[Work to do] Copy every line of the items below word for word, keeping their order.

Dataset excerpts:
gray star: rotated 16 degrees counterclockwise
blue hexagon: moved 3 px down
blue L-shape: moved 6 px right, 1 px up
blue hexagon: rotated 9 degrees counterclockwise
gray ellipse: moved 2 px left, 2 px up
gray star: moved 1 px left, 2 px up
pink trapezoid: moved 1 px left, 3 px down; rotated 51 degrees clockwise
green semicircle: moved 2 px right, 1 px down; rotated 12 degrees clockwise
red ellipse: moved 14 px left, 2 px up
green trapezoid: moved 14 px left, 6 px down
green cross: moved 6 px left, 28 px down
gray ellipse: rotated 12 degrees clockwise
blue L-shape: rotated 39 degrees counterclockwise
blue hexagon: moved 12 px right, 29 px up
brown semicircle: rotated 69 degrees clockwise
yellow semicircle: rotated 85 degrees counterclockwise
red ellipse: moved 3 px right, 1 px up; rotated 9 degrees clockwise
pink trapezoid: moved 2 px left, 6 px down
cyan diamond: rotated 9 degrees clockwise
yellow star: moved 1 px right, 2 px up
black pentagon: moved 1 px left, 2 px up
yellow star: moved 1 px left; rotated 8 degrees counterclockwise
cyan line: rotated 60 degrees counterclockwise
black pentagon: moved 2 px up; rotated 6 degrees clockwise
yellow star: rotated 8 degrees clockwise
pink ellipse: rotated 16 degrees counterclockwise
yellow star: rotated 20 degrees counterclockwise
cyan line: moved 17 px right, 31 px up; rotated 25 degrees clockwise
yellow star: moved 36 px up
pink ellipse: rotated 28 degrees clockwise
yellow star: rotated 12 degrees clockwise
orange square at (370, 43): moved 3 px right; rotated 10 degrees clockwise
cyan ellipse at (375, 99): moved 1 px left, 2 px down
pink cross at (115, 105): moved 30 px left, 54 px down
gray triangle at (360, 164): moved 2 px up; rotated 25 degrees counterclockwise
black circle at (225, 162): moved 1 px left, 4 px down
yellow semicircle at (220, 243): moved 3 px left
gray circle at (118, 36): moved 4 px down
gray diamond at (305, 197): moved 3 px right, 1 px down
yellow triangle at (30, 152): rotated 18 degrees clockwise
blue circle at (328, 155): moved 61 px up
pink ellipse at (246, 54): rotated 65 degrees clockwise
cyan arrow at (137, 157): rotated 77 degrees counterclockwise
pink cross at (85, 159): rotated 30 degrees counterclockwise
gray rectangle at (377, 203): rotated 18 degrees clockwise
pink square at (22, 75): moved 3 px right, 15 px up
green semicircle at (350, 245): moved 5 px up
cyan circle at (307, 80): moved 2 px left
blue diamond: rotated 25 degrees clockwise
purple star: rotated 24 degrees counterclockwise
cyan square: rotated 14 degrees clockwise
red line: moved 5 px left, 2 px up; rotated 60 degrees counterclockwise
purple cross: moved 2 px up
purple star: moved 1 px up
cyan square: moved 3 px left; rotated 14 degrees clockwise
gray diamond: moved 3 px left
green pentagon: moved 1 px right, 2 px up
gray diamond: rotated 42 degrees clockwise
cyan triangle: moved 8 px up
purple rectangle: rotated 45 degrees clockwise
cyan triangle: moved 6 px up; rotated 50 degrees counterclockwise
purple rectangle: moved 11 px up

[Answer to this problem]
gray star: rotated 16 degrees counterclockwise
blue hexagon: moved 3 px down
blue L-shape: moved 6 px right, 1 px up
blue hexagon: rotated 9 degrees counterclockwise
gray ellipse: moved 2 px left, 2 px up
gray star: moved 1 px left, 2 px up
pink trapezoid: moved 1 px left, 3 px down; rotated 51 degrees clockwise
green semicircle: moved 2 px right, 1 px down; rotated 12 degrees clockwise
red ellipse: moved 14 px left, 2 px up
green trapezoid: moved 14 px left, 6 px down
green cross: moved 6 px left, 28 px down
gray ellipse: rotated 12 degrees clockwise
blue L-shape: rotated 39 degrees counterclockwise
blue hexagon: moved 12 px right, 29 px up
brown semicircle: rotated 69 degrees clockwise
yellow semicircle: rotated 85 degrees counterclockwise
red ellipse: moved 3 px right, 1 px up; rotated 9 degrees clockwise
pink trapezoid: moved 2 px left, 6 px down
cyan diamond: rotated 9 degrees clockwise
yellow star: moved 1 px right, 2 px up
black pentagon: moved 1 px left, 2 px up
yellow star: moved 1 px left; rotated 8 degrees counterclockwise
cyan line: rotated 60 degrees counterclockwise
black pentagon: moved 2 px up; rotated 6 degrees clockwise
yellow star: rotated 8 degrees clockwise
pink ellipse: rotated 16 degrees counterclockwise
yellow star: rotated 20 degrees counterclockwise
cyan line: moved 17 px right, 31 px up; rotated 25 degrees clockwise
yellow star: moved 36 px up
pink ellipse: rotated 28 degrees clockwise
yellow star: rotated 12 degrees clockwise
orange square at (370, 43): moved 3 px right; rotated 10 degrees clockwise
cyan ellipse at (375, 99): moved 1 px left, 2 px down
pink cross at (115, 105): moved 30 px left, 54 px down
gray triangle at (360, 164): moved 2 px up; rotated 25 degrees counterclockwise
black circle at (225, 162): moved 1 px left, 4 px down
yellow semicircle at (220, 243): moved 3 px left
gray circle at (118, 36): moved 4 px down
gray diamond at (305, 197): moved 3 px right, 1 px down
yellow triangle at (30, 152): rotated 18 degrees clockwise
blue circle at (328, 155): moved 61 px up
pink ellipse at (246, 54): rotated 65 degrees clockwise
cyan arrow at (137, 157): rotated 77 degrees counterclockwise
pink cross at (85, 159): rotated 30 degrees counterclockwise
gray rectangle at (377, 203): rotated 18 degrees clockwise
pink square at (22, 75): moved 3 px right, 15 px up
green semicircle at (350, 245): moved 5 px up
cyan circle at (307, 80): moved 2 px left
blue diamond: rotated 25 degrees clockwise
purple star: rotated 24 degrees counterclockwise
cyan square: rotated 14 degrees clockwise
red line: moved 5 px left, 2 px up; rotated 60 degrees counterclockwise
purple cross: moved 2 px up
purple star: moved 1 px up
cyan square: moved 3 px left; rotated 14 degrees clockwise
gray diamond: moved 3 px left
green pentagon: moved 1 px right, 2 px up
gray diamond: rotated 42 degrees clockwise
cyan triangle: moved 8 px up
purple rectangle: rotated 45 degrees clockwise
cyan triangle: moved 6 px up; rotated 50 degrees counterclockwise
purple rectangle: moved 11 px up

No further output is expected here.